> Task to complete
The reply to the records below should contain exactly the lines from the line with "camera: 50 degrees left, 5 degrees down" through the line with "green clock [565,309,607,339]", and nothing besides.

*** Data to process Section Begins ***

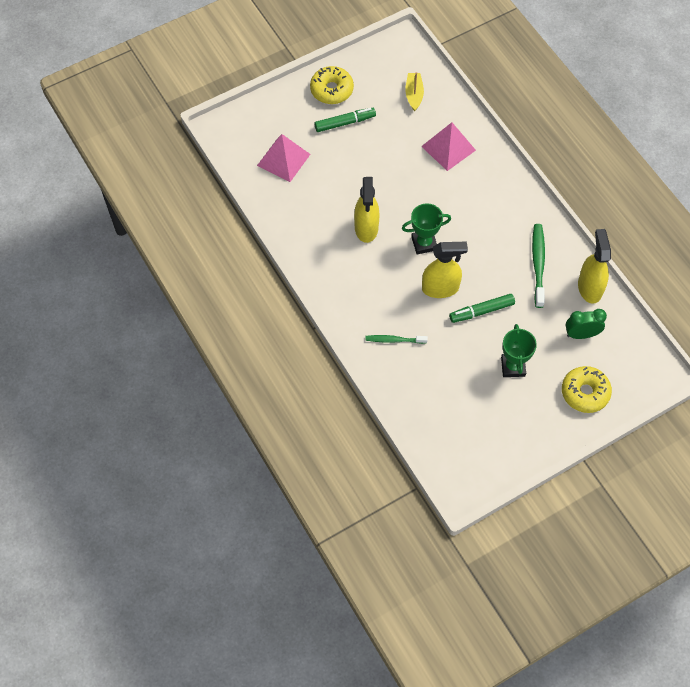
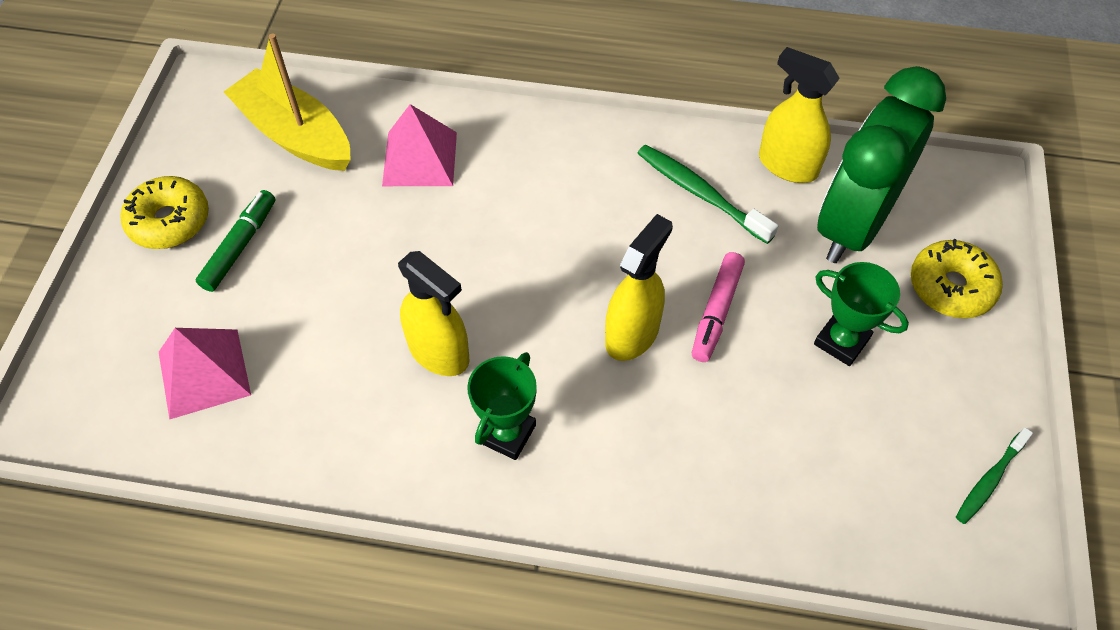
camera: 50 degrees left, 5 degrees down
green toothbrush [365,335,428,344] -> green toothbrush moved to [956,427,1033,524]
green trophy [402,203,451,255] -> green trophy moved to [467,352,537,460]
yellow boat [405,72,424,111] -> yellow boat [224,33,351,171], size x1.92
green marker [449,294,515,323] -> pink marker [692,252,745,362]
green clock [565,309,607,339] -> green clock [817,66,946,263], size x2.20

*** Data to process Section Ends ***
*** Data to process Section Begins ***

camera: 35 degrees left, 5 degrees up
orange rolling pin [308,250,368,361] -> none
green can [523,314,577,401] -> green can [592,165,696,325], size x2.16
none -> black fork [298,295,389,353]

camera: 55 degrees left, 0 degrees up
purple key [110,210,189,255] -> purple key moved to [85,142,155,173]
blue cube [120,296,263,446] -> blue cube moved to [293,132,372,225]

*** Data to process Section Ends ***
*** Data to process Section Begins ***

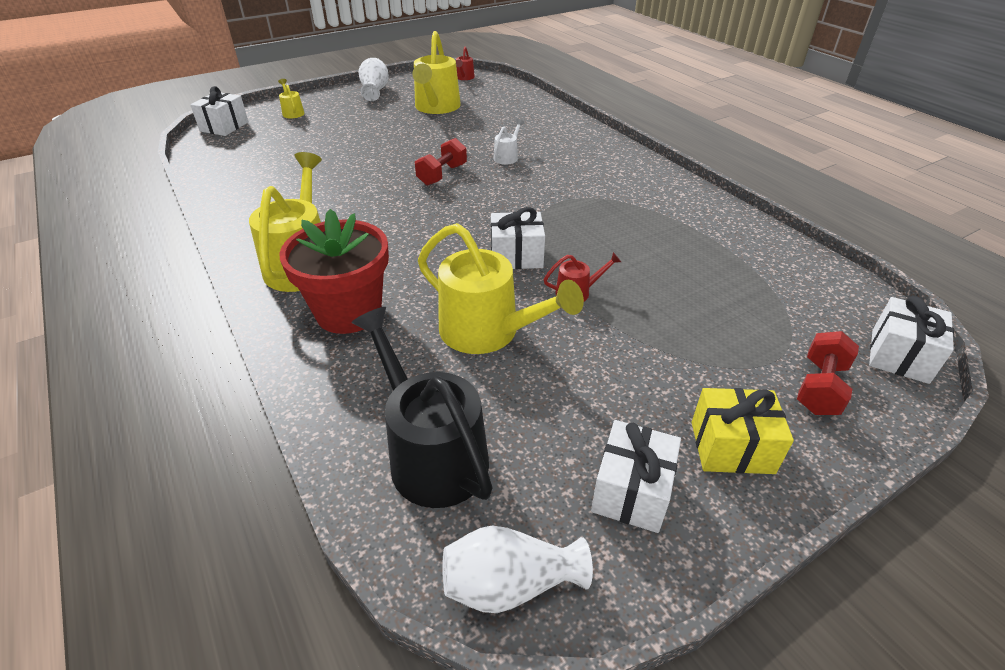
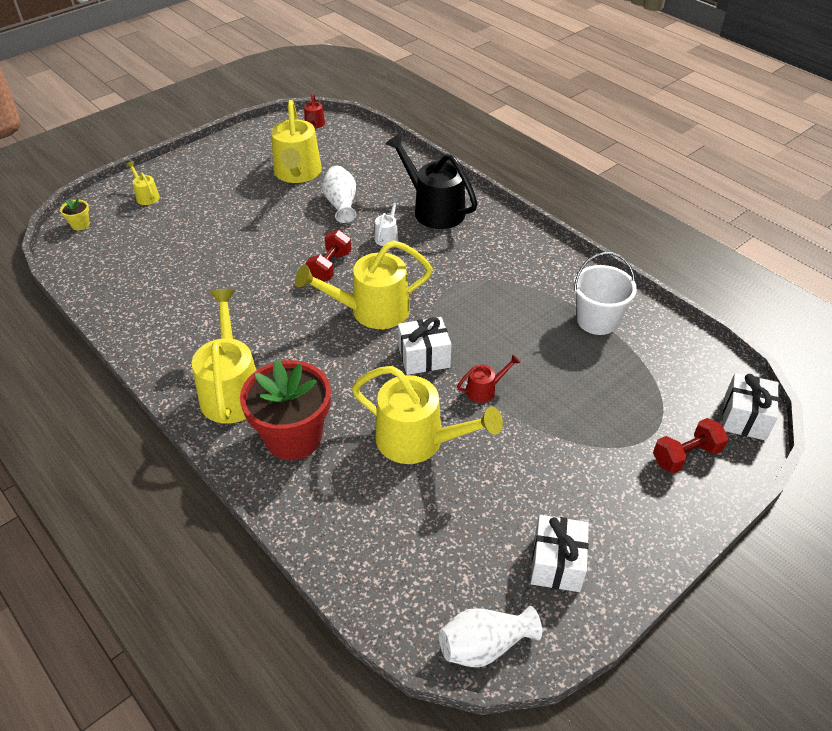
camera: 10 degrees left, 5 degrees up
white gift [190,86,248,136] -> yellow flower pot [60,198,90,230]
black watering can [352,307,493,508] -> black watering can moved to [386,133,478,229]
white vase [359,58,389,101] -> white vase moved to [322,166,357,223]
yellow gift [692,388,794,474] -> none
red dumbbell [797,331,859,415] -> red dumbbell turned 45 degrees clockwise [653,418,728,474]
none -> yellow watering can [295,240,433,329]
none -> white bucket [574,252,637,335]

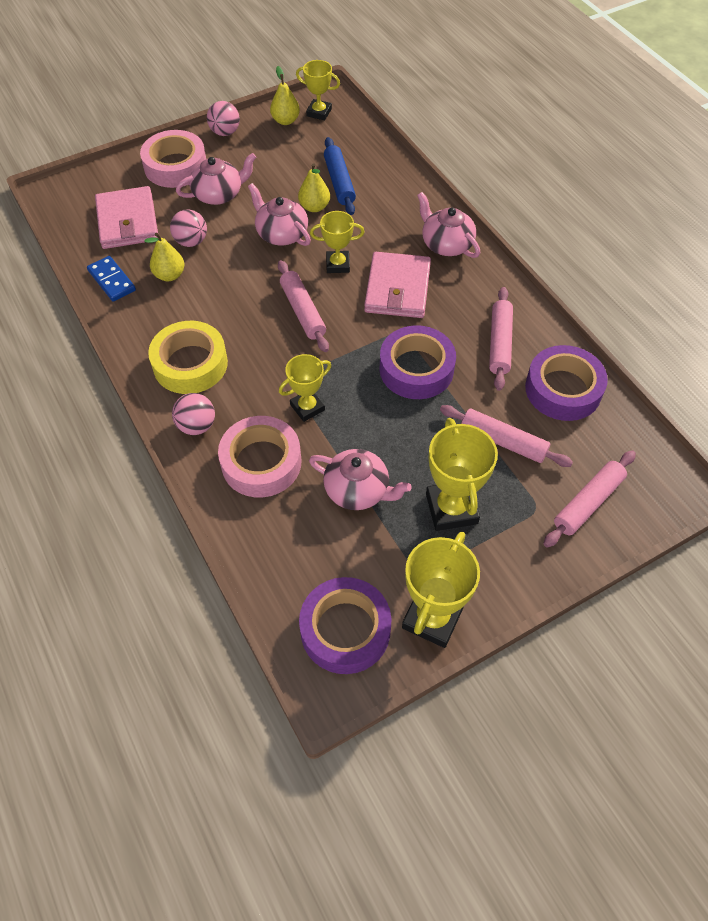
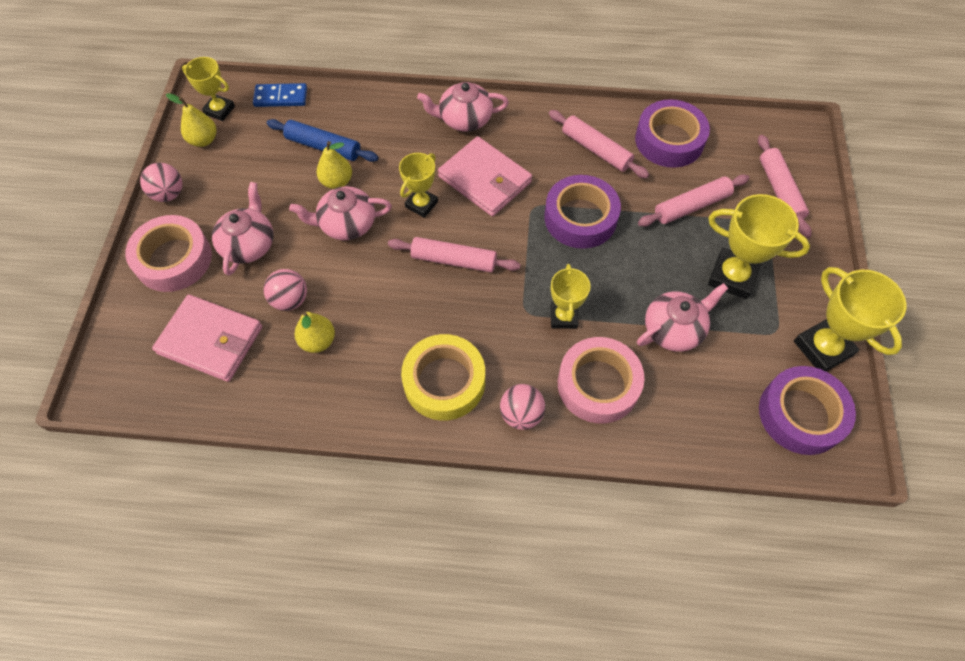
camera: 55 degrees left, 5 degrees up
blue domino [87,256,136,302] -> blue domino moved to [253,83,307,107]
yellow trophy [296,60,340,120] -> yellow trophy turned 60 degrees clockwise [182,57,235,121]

*** Data to process Section Ends ***

> Solution for this problem
camera: 50 degrees left, 5 degrees down
green toothbrush [365,335,428,344] -> green toothbrush moved to [956,427,1033,524]
green trophy [402,203,451,255] -> green trophy moved to [467,352,537,460]
yellow boat [405,72,424,111] -> yellow boat [224,33,351,171], size x1.92
green marker [449,294,515,323] -> pink marker [692,252,745,362]
green clock [565,309,607,339] -> green clock [817,66,946,263], size x2.20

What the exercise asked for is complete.